Work task — Word for word, restate the records that come next, omitting the images.

:: Extracted records ::

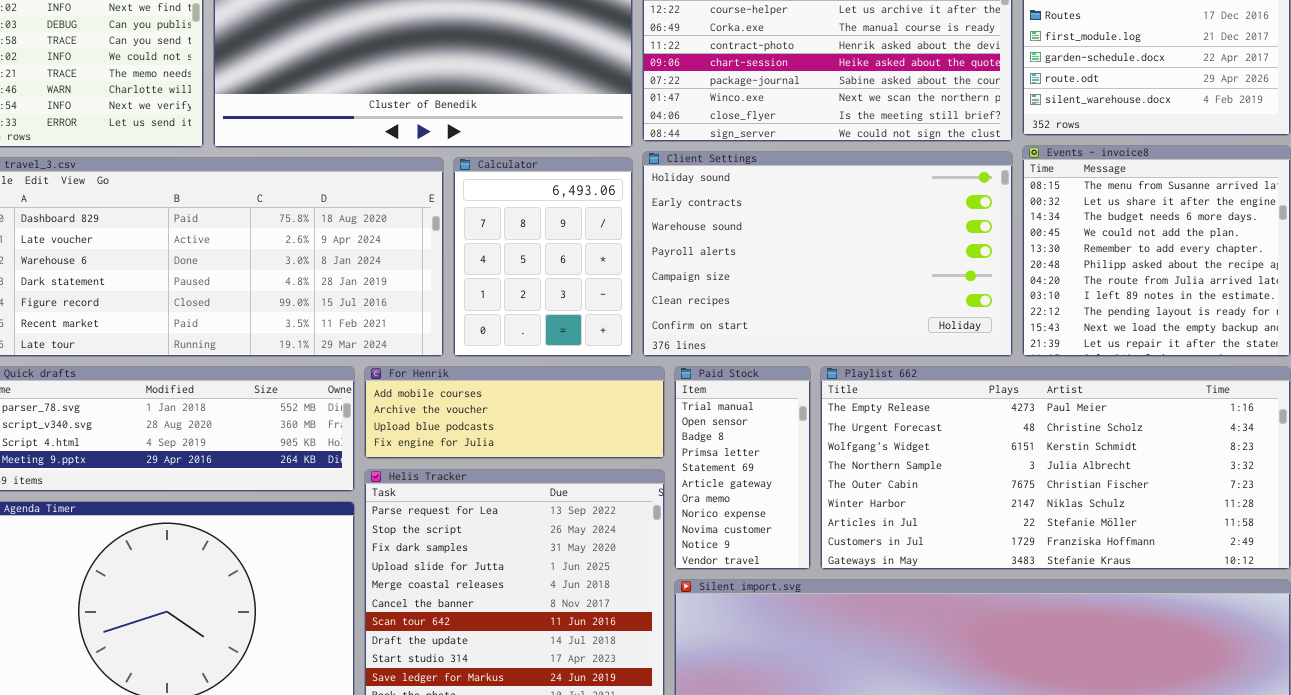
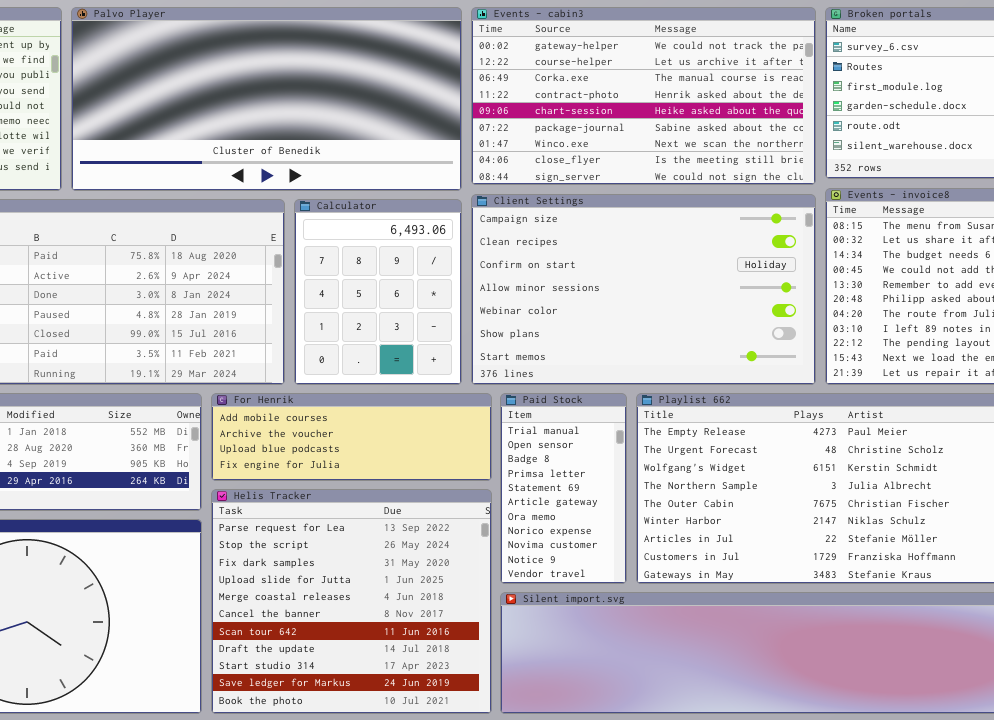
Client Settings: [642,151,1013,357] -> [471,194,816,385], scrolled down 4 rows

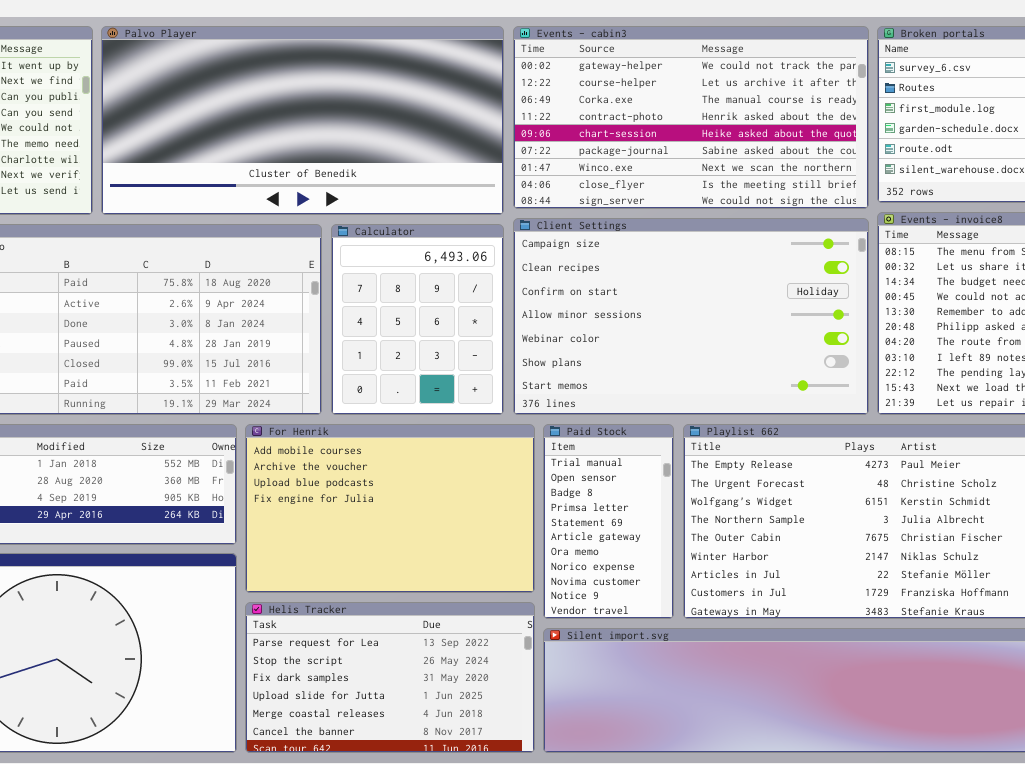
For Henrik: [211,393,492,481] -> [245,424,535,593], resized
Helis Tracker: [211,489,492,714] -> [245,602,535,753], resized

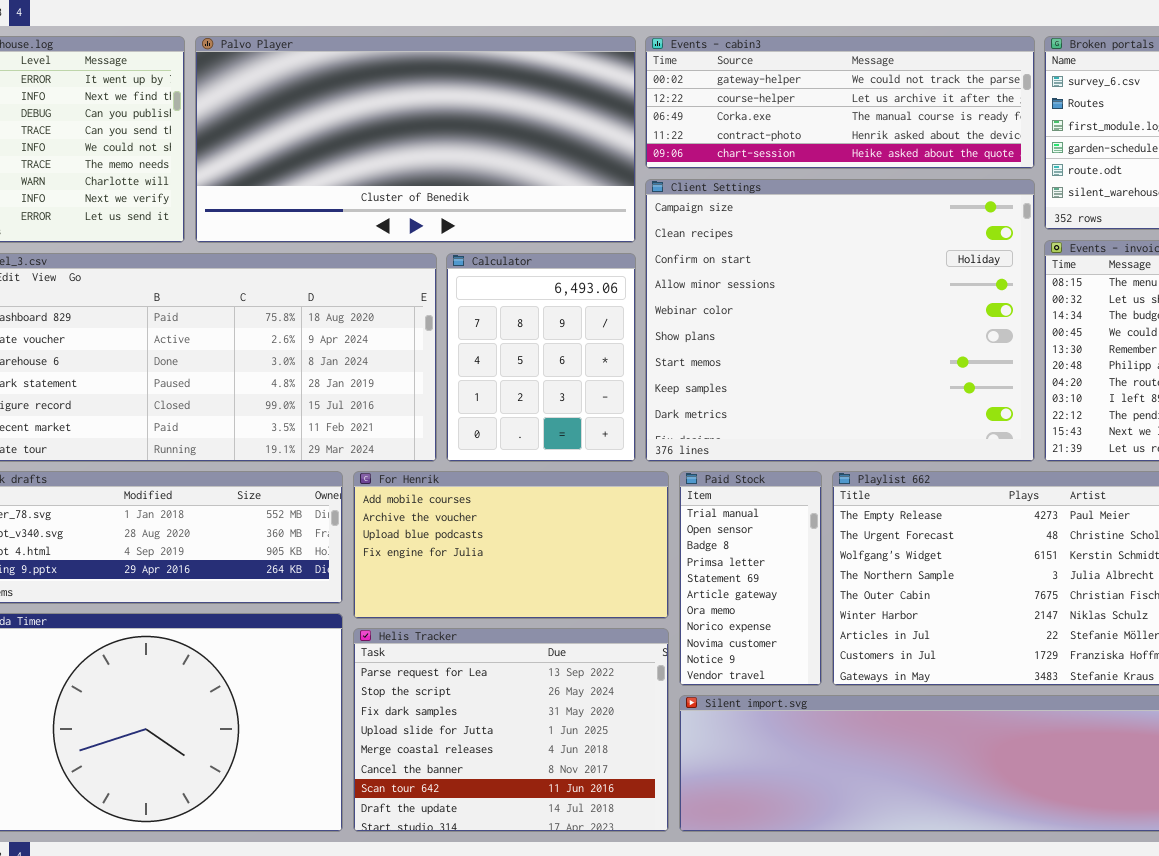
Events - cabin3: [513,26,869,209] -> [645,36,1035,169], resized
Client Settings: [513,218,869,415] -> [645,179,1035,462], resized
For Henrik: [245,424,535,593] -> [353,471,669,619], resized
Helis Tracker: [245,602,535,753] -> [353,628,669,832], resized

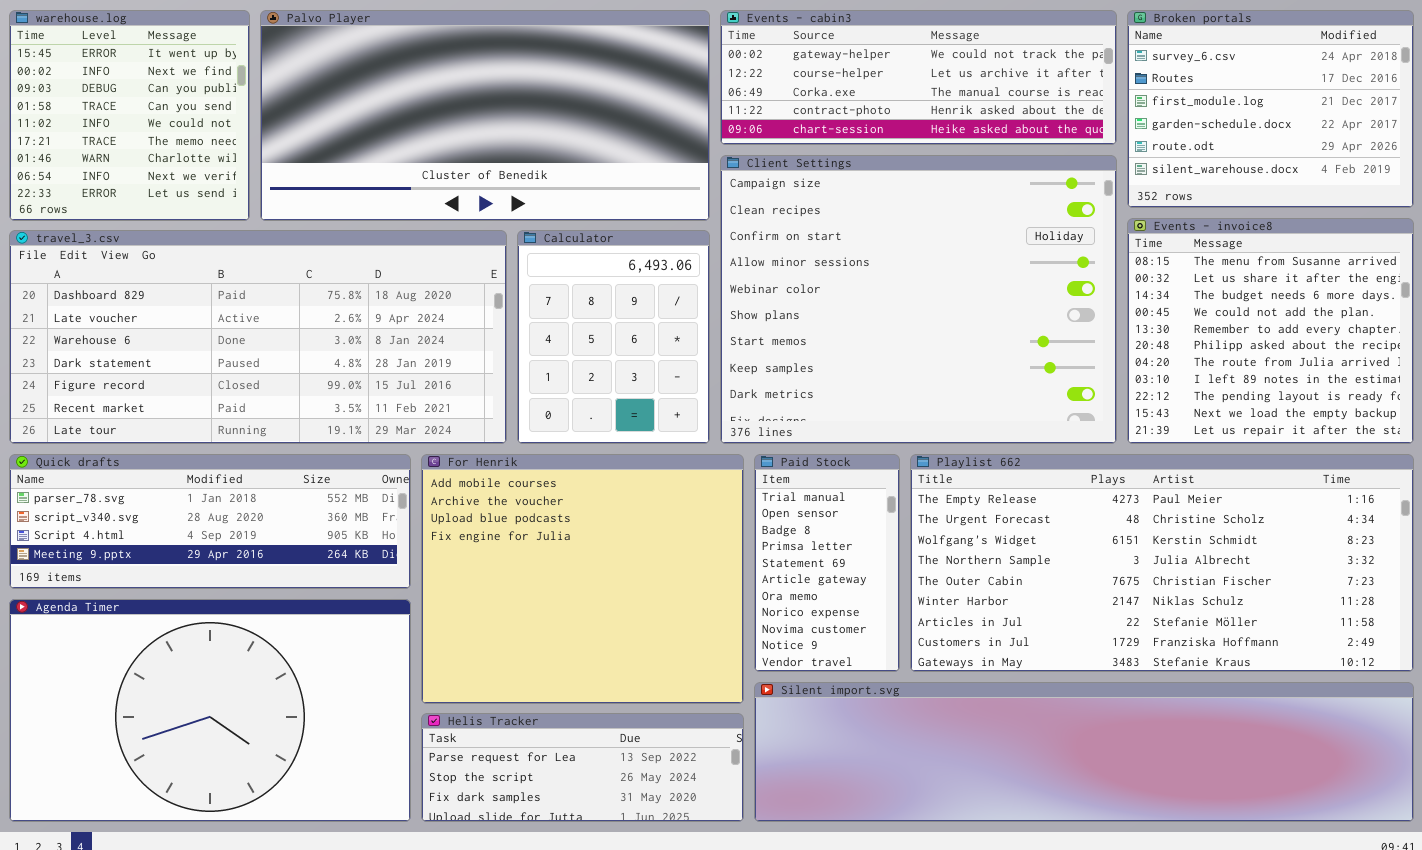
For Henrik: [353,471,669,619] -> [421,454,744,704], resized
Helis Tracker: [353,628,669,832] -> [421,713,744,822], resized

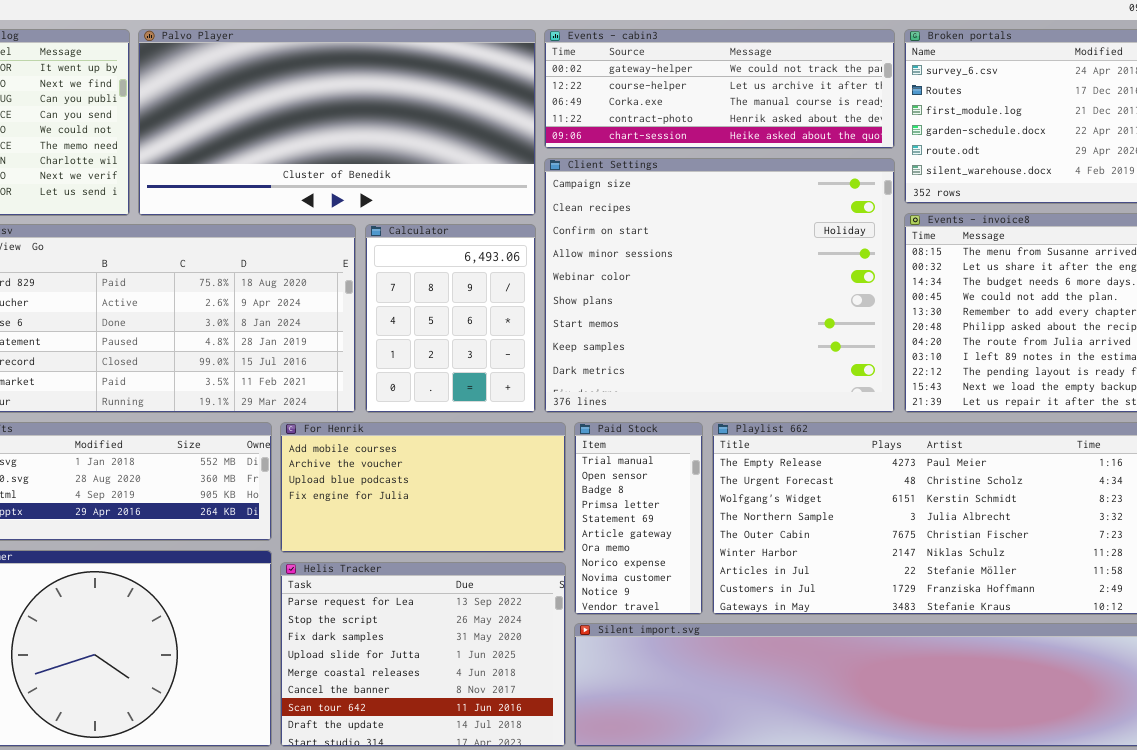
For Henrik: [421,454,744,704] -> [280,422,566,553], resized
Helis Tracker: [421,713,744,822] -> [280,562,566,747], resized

:::

Reply to the task —
Client Settings: [642,151,1013,357] -> [471,194,816,385], scrolled down 4 rows

For Henrik: [211,393,492,481] -> [245,424,535,593], resized
Helis Tracker: [211,489,492,714] -> [245,602,535,753], resized

Events - cabin3: [513,26,869,209] -> [645,36,1035,169], resized
Client Settings: [513,218,869,415] -> [645,179,1035,462], resized
For Henrik: [245,424,535,593] -> [353,471,669,619], resized
Helis Tracker: [245,602,535,753] -> [353,628,669,832], resized

For Henrik: [353,471,669,619] -> [421,454,744,704], resized
Helis Tracker: [353,628,669,832] -> [421,713,744,822], resized

For Henrik: [421,454,744,704] -> [280,422,566,553], resized
Helis Tracker: [421,713,744,822] -> [280,562,566,747], resized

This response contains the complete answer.